What to produce: Please copy every line from the following entries in which the word "pentagon" appears.

Provided material:
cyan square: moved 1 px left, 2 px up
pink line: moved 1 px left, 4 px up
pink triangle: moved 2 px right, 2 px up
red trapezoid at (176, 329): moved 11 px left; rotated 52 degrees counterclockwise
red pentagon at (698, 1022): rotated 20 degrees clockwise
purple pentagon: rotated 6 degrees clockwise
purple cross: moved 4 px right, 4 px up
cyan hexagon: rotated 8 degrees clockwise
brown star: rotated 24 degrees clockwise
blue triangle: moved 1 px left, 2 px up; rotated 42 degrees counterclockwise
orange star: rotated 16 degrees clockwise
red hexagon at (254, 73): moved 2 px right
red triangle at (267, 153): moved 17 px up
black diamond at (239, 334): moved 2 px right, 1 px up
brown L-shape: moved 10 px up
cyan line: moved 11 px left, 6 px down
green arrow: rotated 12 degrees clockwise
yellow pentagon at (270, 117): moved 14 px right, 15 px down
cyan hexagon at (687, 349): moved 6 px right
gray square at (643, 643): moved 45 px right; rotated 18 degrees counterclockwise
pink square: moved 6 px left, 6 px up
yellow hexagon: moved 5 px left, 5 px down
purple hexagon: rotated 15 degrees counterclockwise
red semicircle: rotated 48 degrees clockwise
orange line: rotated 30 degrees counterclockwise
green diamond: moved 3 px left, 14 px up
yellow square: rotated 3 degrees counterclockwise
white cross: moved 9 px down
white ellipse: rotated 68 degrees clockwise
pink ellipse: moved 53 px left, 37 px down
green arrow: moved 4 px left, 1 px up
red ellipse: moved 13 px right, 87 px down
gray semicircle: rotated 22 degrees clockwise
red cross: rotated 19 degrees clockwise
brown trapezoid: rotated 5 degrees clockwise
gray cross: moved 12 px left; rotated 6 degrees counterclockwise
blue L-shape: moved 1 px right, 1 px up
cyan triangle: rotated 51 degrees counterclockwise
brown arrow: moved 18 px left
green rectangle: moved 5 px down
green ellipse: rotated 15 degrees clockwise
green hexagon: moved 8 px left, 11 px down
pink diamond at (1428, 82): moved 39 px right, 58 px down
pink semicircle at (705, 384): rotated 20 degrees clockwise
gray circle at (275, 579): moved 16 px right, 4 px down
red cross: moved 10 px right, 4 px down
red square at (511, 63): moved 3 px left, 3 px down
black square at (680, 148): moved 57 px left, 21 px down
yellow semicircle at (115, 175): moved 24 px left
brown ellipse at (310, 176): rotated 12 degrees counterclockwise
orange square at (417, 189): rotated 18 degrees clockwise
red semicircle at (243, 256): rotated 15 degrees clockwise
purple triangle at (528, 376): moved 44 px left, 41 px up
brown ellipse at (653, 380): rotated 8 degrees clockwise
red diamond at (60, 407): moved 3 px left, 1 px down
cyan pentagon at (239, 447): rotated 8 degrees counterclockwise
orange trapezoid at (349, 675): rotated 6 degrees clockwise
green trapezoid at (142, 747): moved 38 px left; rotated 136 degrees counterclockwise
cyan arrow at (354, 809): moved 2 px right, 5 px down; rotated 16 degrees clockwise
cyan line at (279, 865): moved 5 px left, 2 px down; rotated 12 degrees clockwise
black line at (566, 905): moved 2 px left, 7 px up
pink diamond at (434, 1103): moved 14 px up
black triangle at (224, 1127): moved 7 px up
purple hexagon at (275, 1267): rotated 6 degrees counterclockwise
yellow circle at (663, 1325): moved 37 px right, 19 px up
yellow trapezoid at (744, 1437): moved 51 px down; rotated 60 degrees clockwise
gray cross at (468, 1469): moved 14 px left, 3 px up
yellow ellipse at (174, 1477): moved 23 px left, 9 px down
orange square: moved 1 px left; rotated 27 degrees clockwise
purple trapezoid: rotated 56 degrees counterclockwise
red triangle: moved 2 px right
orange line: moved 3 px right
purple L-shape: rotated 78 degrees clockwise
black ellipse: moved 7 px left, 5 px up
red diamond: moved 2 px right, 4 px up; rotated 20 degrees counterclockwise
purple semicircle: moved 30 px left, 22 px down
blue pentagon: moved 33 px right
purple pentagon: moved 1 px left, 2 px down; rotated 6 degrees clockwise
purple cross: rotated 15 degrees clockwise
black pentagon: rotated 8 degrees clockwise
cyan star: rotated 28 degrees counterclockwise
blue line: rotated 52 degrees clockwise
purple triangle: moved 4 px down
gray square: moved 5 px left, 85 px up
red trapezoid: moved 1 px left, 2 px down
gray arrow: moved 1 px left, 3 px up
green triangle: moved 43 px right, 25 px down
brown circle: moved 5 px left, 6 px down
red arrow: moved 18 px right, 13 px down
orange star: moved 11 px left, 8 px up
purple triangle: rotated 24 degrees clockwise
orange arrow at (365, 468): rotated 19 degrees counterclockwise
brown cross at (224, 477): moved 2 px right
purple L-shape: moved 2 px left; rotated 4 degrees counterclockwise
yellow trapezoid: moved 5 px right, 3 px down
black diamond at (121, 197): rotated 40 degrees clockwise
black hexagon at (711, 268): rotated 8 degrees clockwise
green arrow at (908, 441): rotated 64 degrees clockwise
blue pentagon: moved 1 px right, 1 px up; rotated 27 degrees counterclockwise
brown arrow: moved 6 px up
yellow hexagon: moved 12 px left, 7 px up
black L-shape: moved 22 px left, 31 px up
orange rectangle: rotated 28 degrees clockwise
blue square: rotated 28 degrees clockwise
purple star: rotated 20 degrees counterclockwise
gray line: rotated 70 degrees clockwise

Solution below:
red pentagon at (698, 1022): rotated 20 degrees clockwise
purple pentagon: rotated 6 degrees clockwise
yellow pentagon at (270, 117): moved 14 px right, 15 px down
cyan pentagon at (239, 447): rotated 8 degrees counterclockwise
blue pentagon: moved 33 px right
purple pentagon: moved 1 px left, 2 px down; rotated 6 degrees clockwise
black pentagon: rotated 8 degrees clockwise
blue pentagon: moved 1 px right, 1 px up; rotated 27 degrees counterclockwise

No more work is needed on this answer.